▶ [PROMPT]: All lines holding the word "RELAY" in the listing below need to be copied.
### RECORD EXCERPTS
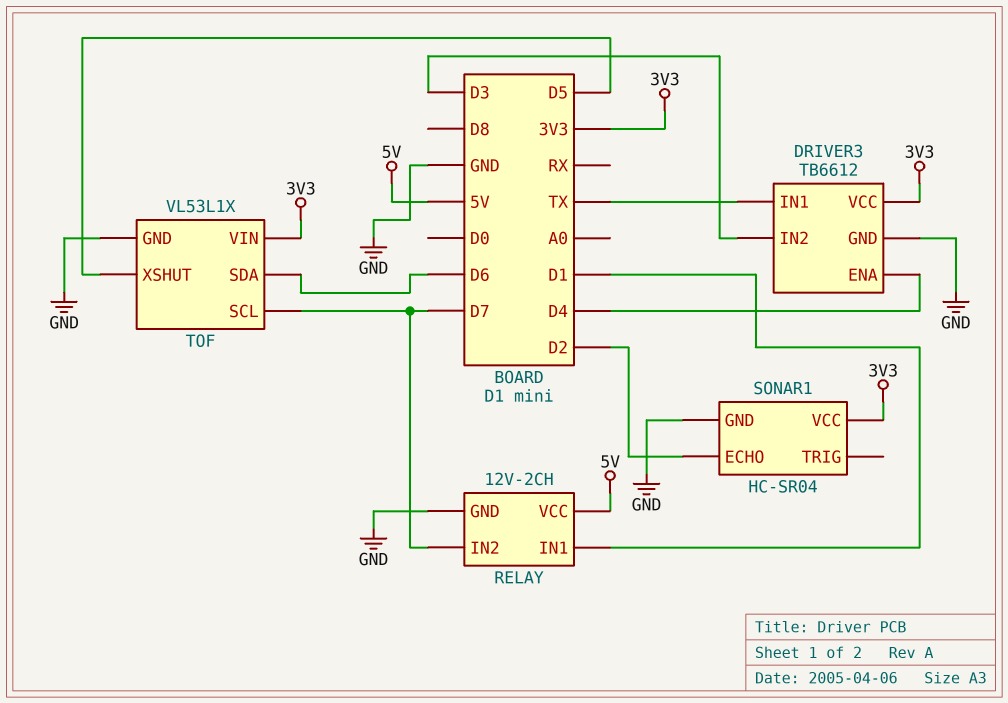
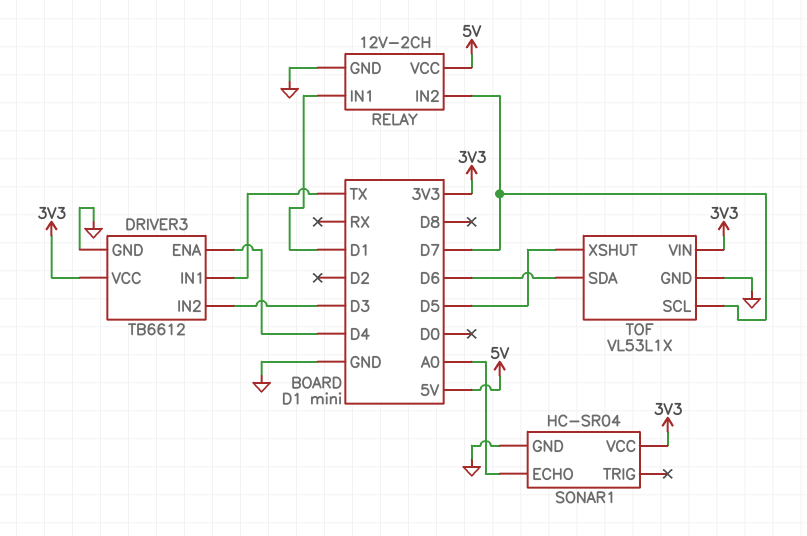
SONAR1 pin ECHO: D2 -> A0

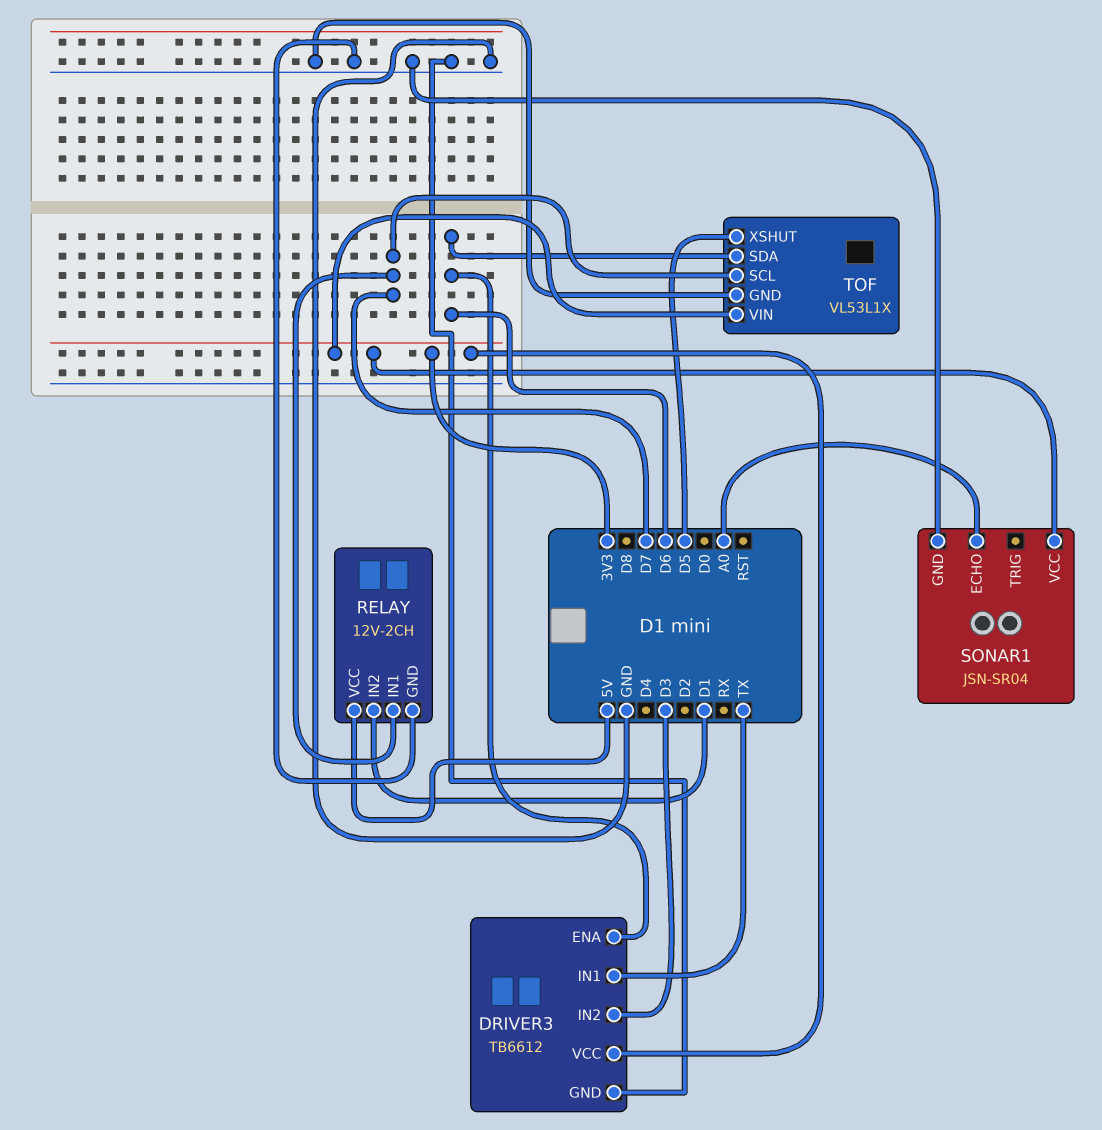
DRIVER3 pin ENA: D4 -> D6
RELAY pin IN1: D1 -> D7
RELAY pin IN2: D7 -> D1
SONAR1: HC-SR04 -> JSN-SR04

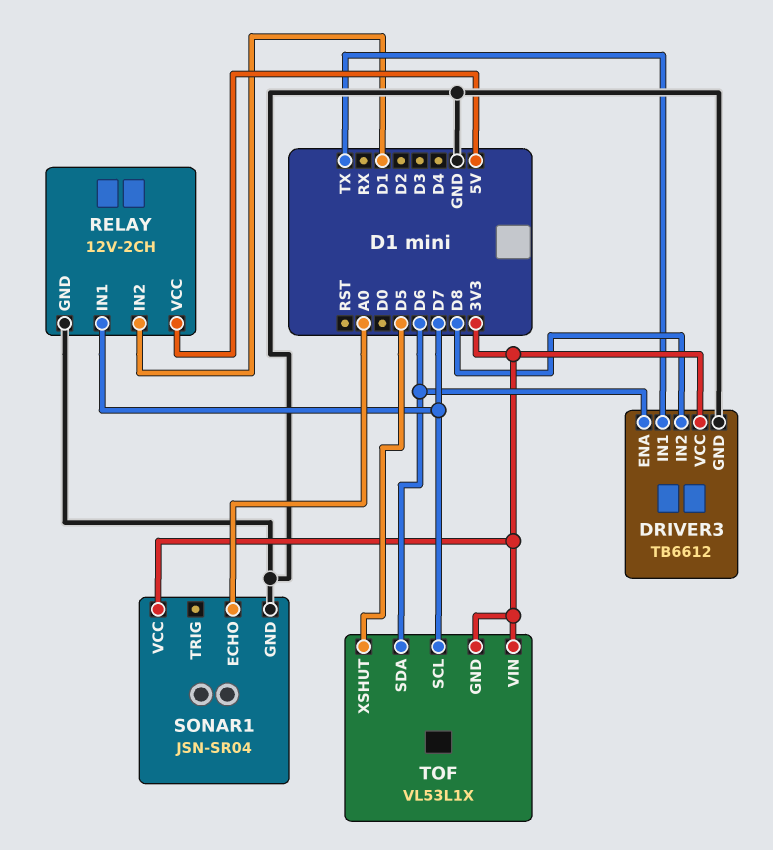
DRIVER3 pin IN2: D3 -> D8
TOF pin GND: GND -> 3V3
######
▶ [TASK RESULT]:
RELAY pin IN1: D1 -> D7
RELAY pin IN2: D7 -> D1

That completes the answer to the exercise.